(WHAT YOU WILL DO): Would you return each record that follows word for word, without its pictures?

═════ DATA IN THIS EXERCISE

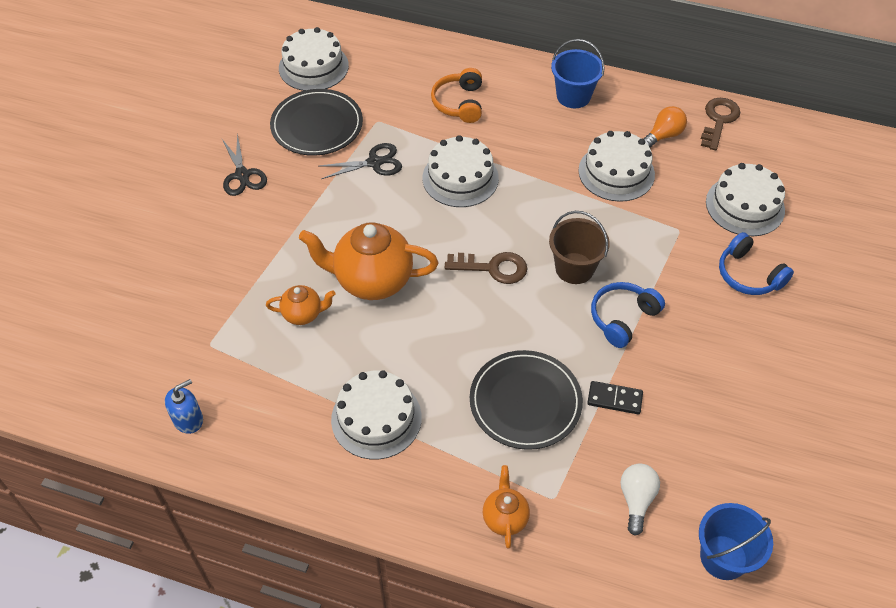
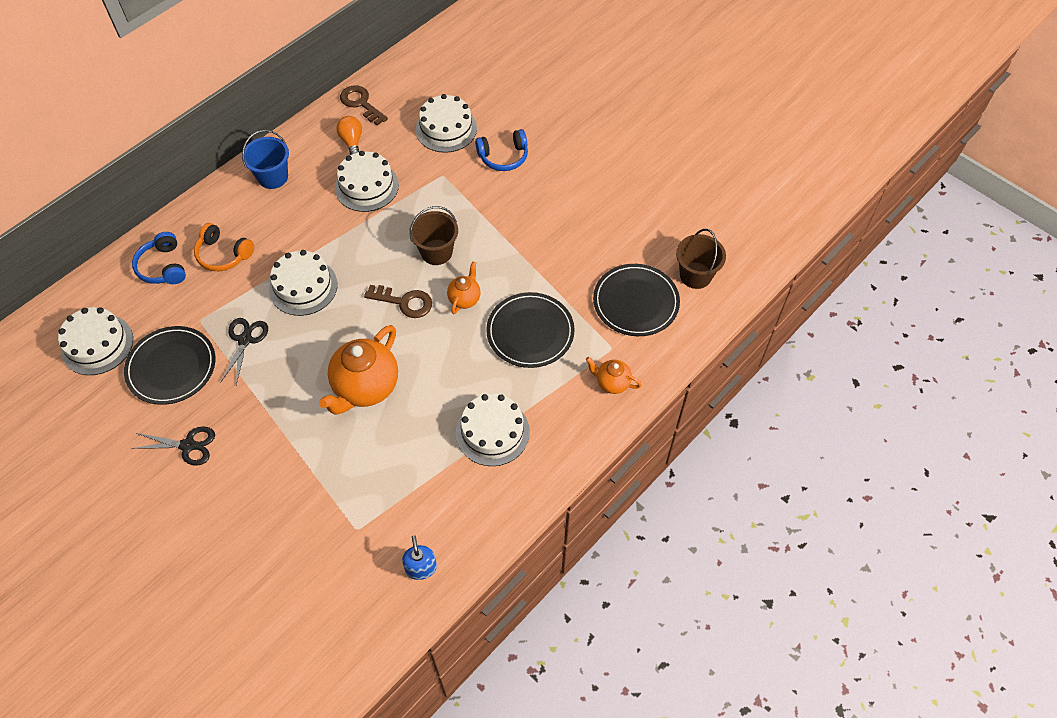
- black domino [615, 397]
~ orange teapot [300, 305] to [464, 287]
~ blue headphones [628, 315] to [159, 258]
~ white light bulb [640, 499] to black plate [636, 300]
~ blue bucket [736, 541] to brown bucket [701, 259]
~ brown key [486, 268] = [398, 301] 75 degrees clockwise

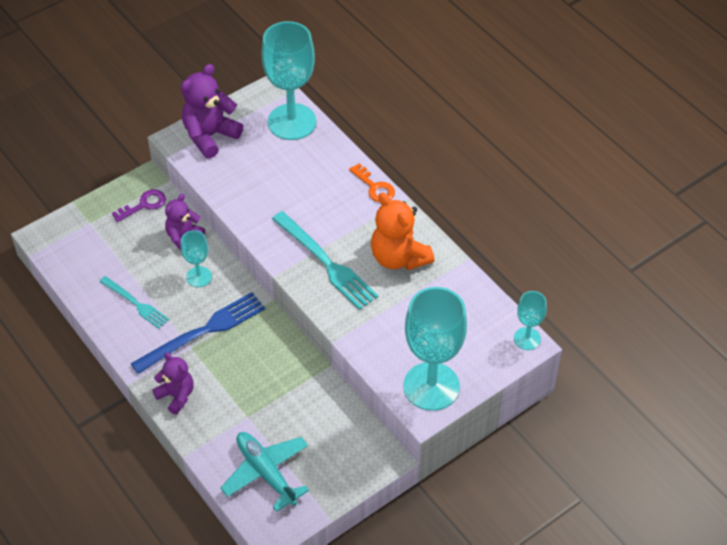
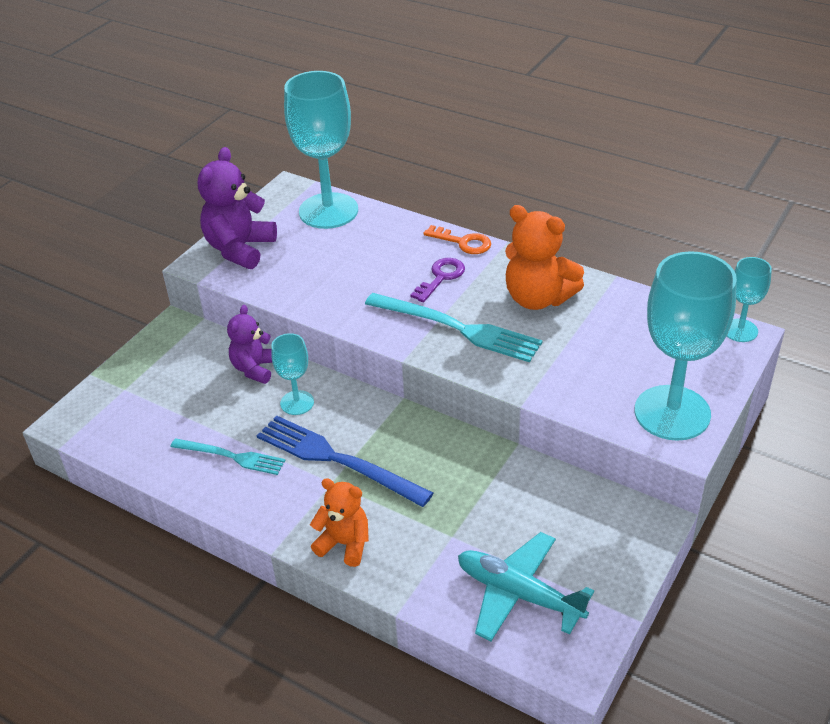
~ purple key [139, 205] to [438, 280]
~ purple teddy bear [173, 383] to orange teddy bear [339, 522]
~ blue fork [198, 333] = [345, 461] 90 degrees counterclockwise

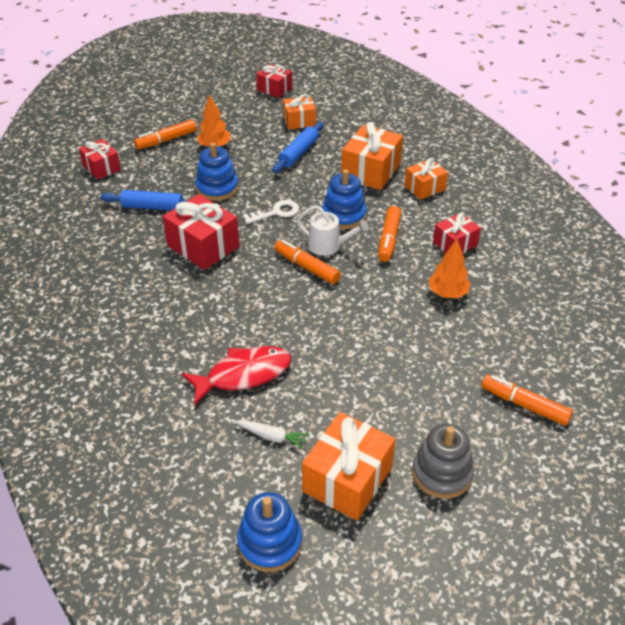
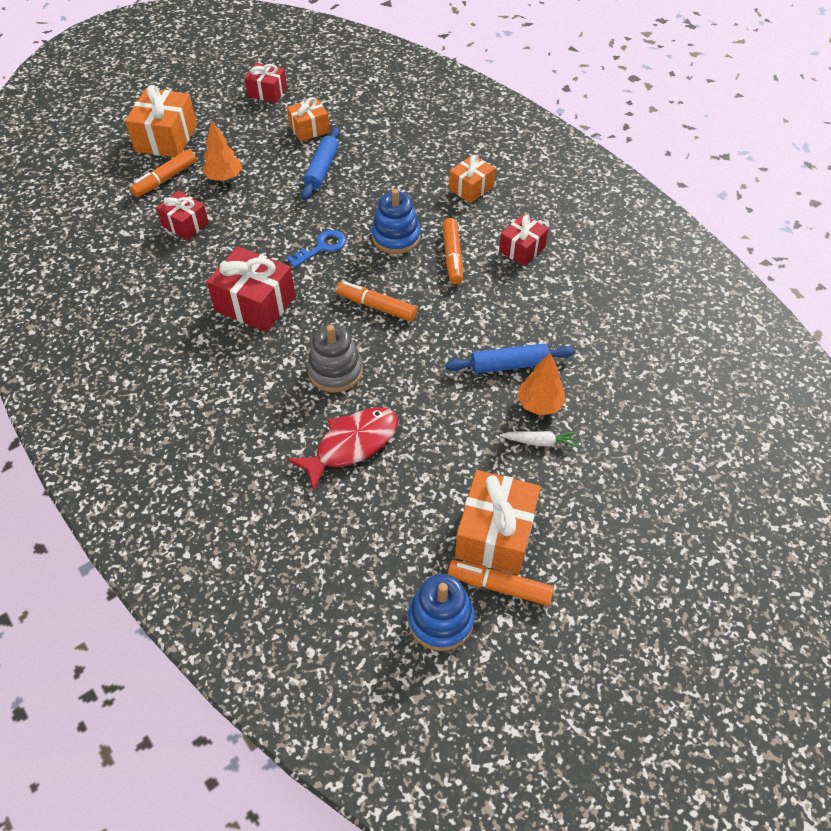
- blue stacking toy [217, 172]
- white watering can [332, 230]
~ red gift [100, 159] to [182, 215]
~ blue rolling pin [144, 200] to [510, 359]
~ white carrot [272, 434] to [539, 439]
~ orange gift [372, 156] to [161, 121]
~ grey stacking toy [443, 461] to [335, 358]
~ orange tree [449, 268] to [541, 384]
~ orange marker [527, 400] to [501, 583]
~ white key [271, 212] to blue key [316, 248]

══════════

(TASK ANSWER):
- black domino [615, 397]
~ orange teapot [300, 305] to [464, 287]
~ blue headphones [628, 315] to [159, 258]
~ white light bulb [640, 499] to black plate [636, 300]
~ blue bucket [736, 541] to brown bucket [701, 259]
~ brown key [486, 268] = [398, 301] 75 degrees clockwise

~ purple key [139, 205] to [438, 280]
~ purple teddy bear [173, 383] to orange teddy bear [339, 522]
~ blue fork [198, 333] = [345, 461] 90 degrees counterclockwise

- blue stacking toy [217, 172]
- white watering can [332, 230]
~ red gift [100, 159] to [182, 215]
~ blue rolling pin [144, 200] to [510, 359]
~ white carrot [272, 434] to [539, 439]
~ orange gift [372, 156] to [161, 121]
~ grey stacking toy [443, 461] to [335, 358]
~ orange tree [449, 268] to [541, 384]
~ orange marker [527, 400] to [501, 583]
~ white key [271, 212] to blue key [316, 248]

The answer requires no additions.